> [Assignment] Copy nothing from the entries below except the lines from the one containing "camera: 30 degrees right, 0 degrees up" through the one containing "(450, 356) = (660, 508): yellow", and copy those exactly.

> [Task inputs]
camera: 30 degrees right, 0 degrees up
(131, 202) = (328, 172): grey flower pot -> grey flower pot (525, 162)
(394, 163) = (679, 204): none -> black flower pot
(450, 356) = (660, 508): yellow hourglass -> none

==

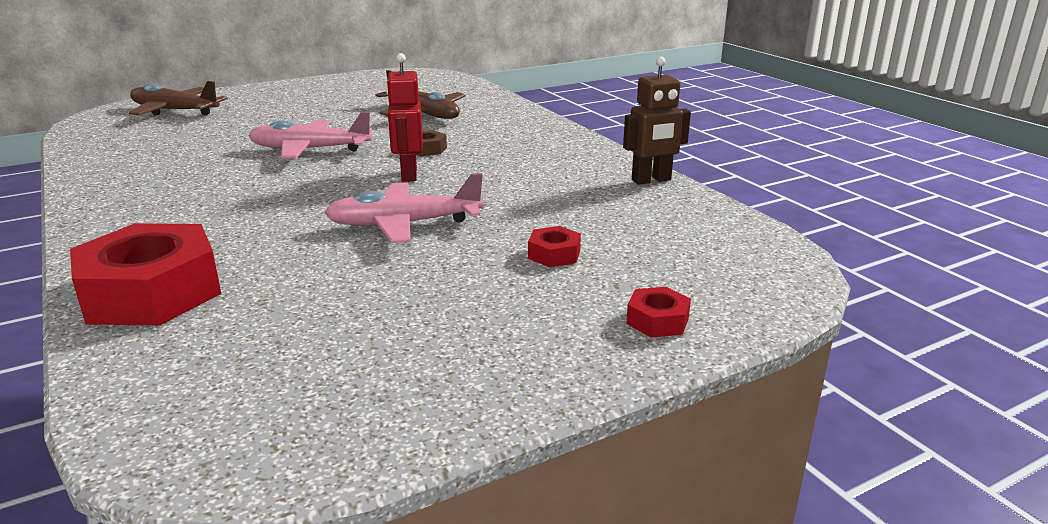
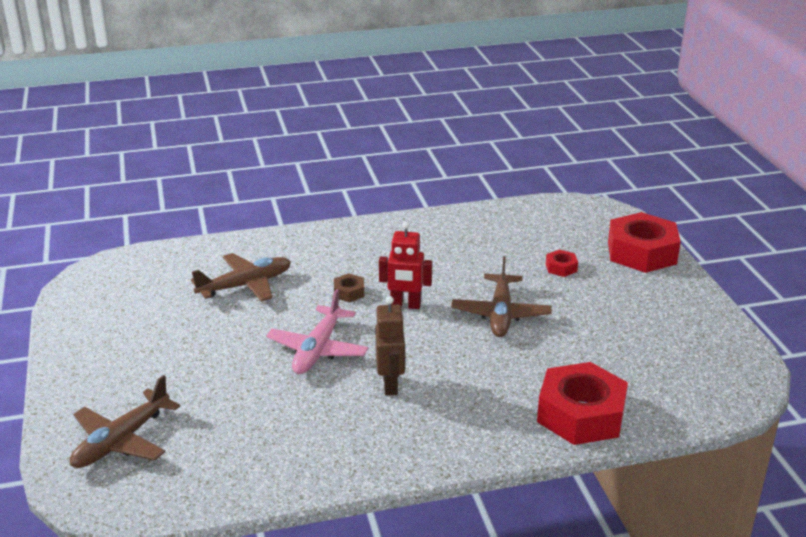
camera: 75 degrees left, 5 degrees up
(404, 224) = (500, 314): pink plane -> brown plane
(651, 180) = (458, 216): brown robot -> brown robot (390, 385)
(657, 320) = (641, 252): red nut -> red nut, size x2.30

> [Task solution]
camera: 30 degrees right, 0 degrees up
(131, 202) = (328, 172): grey flower pot -> grey flower pot (525, 162)
(394, 163) = (679, 204): none -> black flower pot
(450, 356) = (660, 508): yellow hourglass -> none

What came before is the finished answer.